Exercise: The required output is the line with "The Boot/grün moved" through the final line of the entries, each one exactly as it stands.

Object transformation records
● ● ● ●
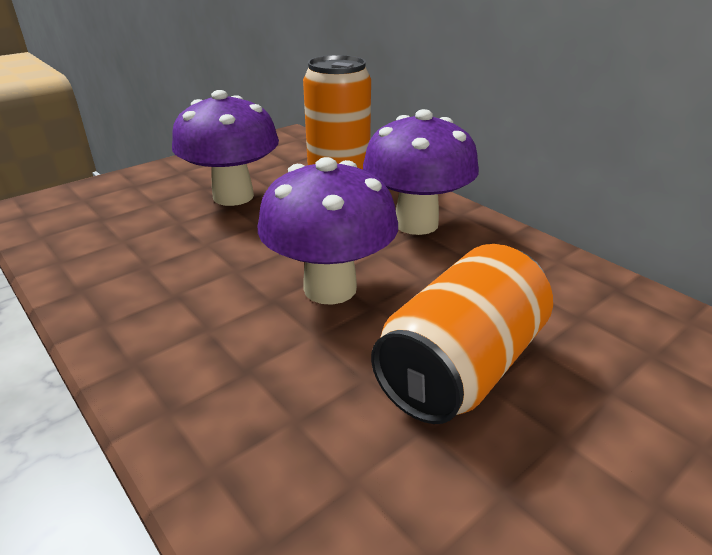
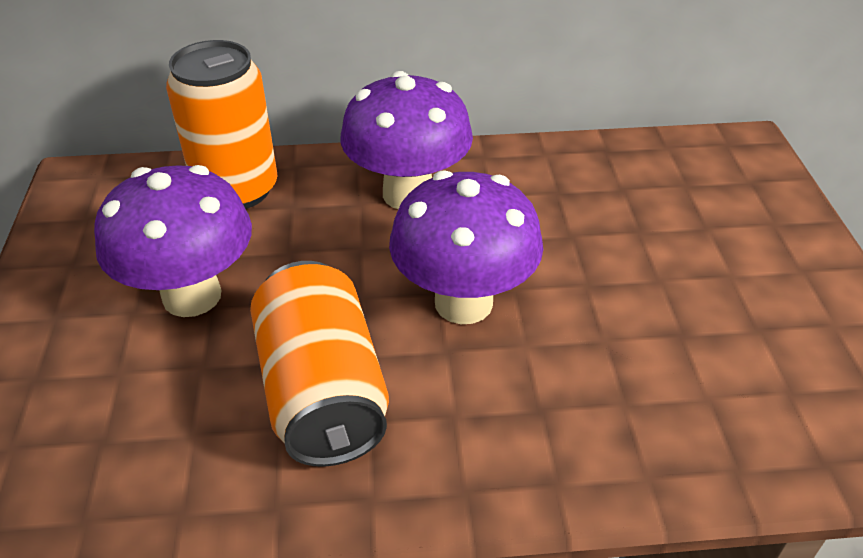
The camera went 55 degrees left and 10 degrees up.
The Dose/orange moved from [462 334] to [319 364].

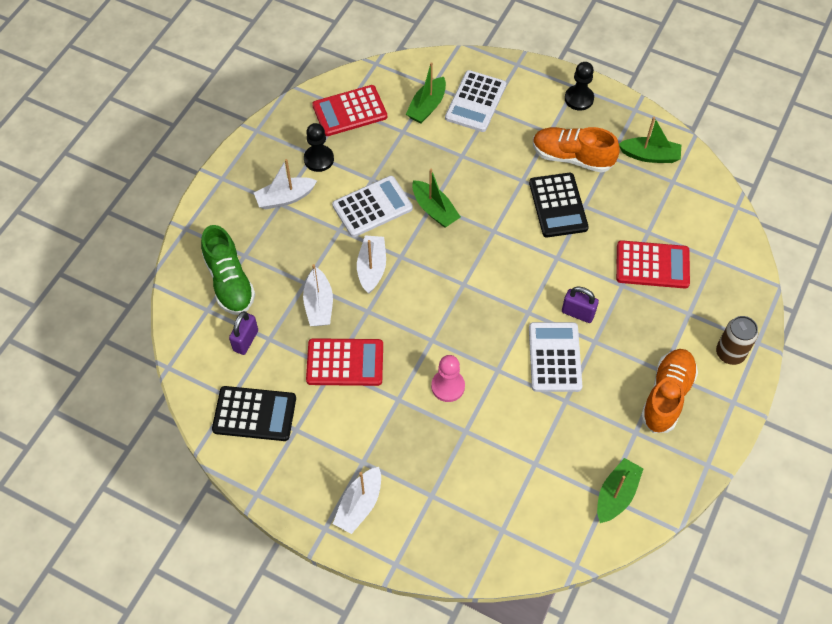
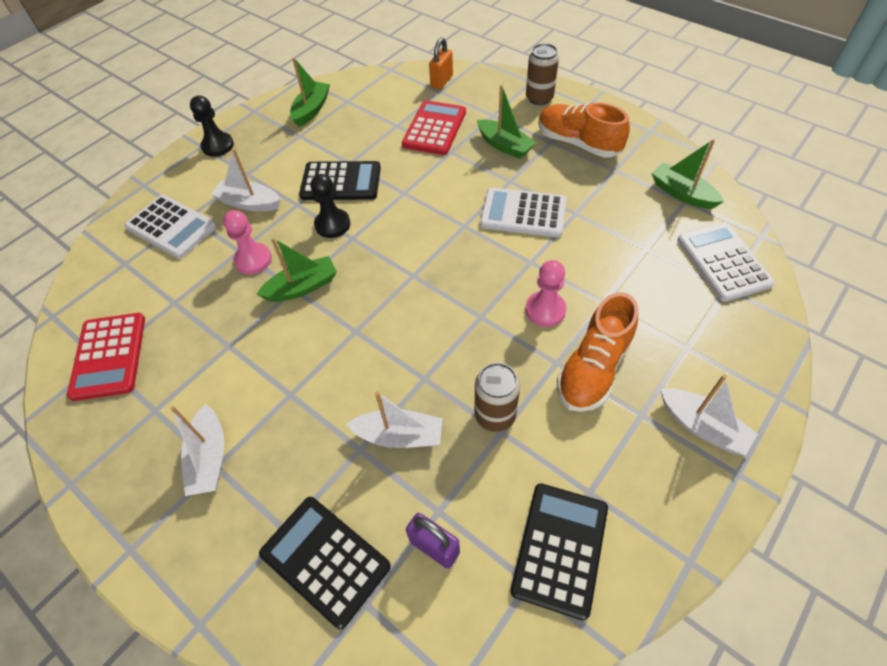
The camera went 75 degrees left and 5 degrees down.
The Vorhängeschloss/lila at [580 305] disappeared.
The Bauer/rosa at [247 242] appeared.
The Vorhängeschloss/orange at [441 64] appeared.
The Bauer/schwarz moved from [319 147] to [330 206].
The Taschenrechner/weiß moved from [372 206] to [726 262].
The Boot/weiß moved from [371 264] to [246 180].
The Boot/grün moved from [426 92] to [506 122].
The Schuh/orange moved from [576 150] to [597 352].
The Schuh/grün at [228 270] was replaced by the Taschenrechner/schwarz at [325 563].
The Taschenrechner/rot at [344 362] was replaced by the Dose/braun at [497 397].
● ● ● ●
Response for this exercise:
The Boot/grün moved from [426 92] to [506 122].
The Schuh/orange moved from [576 150] to [597 352].
The Schuh/grün at [228 270] was replaced by the Taschenrechner/schwarz at [325 563].
The Taschenrechner/rot at [344 362] was replaced by the Dose/braun at [497 397].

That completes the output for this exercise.